↓↓↓

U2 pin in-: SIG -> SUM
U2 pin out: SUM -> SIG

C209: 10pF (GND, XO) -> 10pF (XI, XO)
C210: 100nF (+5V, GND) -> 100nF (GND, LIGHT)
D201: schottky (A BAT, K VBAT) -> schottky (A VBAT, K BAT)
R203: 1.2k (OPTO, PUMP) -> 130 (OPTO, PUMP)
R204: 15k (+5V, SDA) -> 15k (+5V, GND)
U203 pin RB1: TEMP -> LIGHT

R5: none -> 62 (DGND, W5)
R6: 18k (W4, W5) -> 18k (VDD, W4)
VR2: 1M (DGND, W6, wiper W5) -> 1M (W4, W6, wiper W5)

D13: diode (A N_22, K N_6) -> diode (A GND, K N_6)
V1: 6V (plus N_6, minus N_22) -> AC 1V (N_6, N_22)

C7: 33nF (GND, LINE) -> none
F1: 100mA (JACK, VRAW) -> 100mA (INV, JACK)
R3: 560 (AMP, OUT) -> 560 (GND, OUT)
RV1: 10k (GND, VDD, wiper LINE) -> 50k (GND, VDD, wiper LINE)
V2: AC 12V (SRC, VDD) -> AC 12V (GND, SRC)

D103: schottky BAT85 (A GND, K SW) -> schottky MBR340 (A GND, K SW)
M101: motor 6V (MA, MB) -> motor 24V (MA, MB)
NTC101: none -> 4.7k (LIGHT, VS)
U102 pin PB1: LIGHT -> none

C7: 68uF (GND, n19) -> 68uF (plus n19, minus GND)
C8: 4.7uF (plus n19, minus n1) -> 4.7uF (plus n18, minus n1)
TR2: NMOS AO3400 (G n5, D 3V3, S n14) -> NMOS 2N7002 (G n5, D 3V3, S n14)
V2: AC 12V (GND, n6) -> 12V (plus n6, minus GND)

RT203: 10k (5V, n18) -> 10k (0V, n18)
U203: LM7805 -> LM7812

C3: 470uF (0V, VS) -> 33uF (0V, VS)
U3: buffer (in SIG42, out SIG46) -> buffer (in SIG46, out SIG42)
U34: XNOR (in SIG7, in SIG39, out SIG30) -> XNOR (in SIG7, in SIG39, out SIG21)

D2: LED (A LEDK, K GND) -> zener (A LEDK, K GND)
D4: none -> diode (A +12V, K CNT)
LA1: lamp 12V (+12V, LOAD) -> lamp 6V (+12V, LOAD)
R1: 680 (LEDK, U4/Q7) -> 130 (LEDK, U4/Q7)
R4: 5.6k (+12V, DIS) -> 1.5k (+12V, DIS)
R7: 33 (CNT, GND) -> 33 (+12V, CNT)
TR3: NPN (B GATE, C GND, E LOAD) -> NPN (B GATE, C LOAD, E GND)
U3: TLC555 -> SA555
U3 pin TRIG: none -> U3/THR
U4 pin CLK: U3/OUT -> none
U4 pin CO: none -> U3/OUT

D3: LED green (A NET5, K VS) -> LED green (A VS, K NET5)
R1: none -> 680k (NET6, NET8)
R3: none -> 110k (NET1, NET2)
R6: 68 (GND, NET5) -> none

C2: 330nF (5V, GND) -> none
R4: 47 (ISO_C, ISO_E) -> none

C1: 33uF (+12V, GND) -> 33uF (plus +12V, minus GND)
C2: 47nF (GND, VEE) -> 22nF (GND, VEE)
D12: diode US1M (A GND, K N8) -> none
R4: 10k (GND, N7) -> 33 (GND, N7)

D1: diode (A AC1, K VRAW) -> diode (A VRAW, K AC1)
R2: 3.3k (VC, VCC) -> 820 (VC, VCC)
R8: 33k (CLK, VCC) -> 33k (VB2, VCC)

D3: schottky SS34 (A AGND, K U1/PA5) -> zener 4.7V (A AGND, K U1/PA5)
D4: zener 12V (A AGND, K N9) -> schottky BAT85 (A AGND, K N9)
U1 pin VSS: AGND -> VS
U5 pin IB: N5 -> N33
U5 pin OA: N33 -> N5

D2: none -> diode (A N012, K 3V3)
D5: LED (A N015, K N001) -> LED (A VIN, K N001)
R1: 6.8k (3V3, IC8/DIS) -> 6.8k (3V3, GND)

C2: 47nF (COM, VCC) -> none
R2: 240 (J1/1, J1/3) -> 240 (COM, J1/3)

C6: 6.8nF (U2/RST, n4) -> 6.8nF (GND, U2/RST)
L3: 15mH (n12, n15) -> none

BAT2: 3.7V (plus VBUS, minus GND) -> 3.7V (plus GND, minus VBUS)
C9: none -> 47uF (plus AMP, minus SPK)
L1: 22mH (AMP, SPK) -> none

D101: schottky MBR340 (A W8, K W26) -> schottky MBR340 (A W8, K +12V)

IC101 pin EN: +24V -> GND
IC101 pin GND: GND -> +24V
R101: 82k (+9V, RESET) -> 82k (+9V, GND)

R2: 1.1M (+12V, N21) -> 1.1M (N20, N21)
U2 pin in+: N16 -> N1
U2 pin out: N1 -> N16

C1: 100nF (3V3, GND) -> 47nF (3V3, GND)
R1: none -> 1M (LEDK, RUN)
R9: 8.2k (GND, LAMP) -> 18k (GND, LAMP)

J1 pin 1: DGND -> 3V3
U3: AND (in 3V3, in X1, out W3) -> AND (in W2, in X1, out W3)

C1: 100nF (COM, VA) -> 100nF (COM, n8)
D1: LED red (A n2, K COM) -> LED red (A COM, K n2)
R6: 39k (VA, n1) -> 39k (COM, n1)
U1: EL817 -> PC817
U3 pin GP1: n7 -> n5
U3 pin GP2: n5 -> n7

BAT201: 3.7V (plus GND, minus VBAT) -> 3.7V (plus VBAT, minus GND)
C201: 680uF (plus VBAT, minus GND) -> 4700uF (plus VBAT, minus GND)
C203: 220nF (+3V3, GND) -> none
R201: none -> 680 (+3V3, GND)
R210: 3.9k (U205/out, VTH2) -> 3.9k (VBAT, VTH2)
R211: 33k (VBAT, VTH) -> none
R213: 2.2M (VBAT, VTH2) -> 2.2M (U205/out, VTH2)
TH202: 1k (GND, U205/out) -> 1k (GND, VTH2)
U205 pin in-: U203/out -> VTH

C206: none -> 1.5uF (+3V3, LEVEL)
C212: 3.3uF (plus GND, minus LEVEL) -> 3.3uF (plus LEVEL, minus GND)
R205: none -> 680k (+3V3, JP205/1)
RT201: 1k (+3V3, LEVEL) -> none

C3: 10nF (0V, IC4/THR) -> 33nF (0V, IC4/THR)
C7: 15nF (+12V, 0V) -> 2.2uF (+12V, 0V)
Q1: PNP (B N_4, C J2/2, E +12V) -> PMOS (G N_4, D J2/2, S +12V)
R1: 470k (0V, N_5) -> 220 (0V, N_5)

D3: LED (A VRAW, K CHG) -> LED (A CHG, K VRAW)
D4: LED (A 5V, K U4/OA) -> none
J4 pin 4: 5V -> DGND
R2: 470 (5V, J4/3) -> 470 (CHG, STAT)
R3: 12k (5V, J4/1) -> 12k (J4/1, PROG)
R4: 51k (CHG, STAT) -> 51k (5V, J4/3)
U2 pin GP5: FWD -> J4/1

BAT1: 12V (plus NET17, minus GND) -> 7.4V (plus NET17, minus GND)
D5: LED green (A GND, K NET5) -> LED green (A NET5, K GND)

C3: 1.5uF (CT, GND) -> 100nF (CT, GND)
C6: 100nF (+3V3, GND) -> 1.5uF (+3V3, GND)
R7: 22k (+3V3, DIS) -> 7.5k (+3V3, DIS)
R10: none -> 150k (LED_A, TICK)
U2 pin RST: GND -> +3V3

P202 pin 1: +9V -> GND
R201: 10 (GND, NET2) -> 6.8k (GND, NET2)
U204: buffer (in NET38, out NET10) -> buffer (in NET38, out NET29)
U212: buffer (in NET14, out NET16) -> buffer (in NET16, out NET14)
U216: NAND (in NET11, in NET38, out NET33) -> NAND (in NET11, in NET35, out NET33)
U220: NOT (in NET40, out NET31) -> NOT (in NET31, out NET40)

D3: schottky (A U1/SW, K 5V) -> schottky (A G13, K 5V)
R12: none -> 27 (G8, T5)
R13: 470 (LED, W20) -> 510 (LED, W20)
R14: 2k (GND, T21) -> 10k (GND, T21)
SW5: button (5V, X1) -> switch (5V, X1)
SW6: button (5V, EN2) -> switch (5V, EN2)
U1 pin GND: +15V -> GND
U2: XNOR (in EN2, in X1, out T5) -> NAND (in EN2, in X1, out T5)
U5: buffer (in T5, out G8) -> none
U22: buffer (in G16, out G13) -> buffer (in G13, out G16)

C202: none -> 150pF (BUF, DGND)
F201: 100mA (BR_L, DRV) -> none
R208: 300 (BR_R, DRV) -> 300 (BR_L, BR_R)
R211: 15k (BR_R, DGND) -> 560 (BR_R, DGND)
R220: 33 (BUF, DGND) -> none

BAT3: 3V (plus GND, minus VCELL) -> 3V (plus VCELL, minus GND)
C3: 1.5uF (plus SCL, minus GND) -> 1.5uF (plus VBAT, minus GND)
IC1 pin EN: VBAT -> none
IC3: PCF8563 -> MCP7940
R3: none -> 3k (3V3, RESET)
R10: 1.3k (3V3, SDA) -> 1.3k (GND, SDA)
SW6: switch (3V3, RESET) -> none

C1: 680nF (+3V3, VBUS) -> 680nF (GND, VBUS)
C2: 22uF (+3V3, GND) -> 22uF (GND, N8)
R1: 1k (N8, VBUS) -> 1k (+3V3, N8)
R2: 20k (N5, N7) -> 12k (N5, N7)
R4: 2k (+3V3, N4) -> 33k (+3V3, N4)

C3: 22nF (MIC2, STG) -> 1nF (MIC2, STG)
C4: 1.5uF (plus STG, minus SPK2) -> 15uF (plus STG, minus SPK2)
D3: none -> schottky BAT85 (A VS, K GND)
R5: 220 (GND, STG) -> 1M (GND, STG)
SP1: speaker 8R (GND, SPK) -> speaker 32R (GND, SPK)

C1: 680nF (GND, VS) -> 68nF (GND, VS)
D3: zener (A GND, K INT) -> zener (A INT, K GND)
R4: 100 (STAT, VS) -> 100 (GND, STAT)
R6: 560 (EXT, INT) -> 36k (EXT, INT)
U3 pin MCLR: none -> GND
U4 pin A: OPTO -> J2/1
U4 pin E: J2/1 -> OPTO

↑↑↑

(WORK ORDER): Within the material above, output exactly the lines from the one with "L1: 22mH (AMP, SPK) -> none" through the one with "BAT201: 3.7V (plus", end lines included, and nothing besides.

(RESULT FOR THIS TASK):
L1: 22mH (AMP, SPK) -> none

D101: schottky MBR340 (A W8, K W26) -> schottky MBR340 (A W8, K +12V)

IC101 pin EN: +24V -> GND
IC101 pin GND: GND -> +24V
R101: 82k (+9V, RESET) -> 82k (+9V, GND)

R2: 1.1M (+12V, N21) -> 1.1M (N20, N21)
U2 pin in+: N16 -> N1
U2 pin out: N1 -> N16

C1: 100nF (3V3, GND) -> 47nF (3V3, GND)
R1: none -> 1M (LEDK, RUN)
R9: 8.2k (GND, LAMP) -> 18k (GND, LAMP)

J1 pin 1: DGND -> 3V3
U3: AND (in 3V3, in X1, out W3) -> AND (in W2, in X1, out W3)

C1: 100nF (COM, VA) -> 100nF (COM, n8)
D1: LED red (A n2, K COM) -> LED red (A COM, K n2)
R6: 39k (VA, n1) -> 39k (COM, n1)
U1: EL817 -> PC817
U3 pin GP1: n7 -> n5
U3 pin GP2: n5 -> n7

BAT201: 3.7V (plus GND, minus VBAT) -> 3.7V (plus VBAT, minus GND)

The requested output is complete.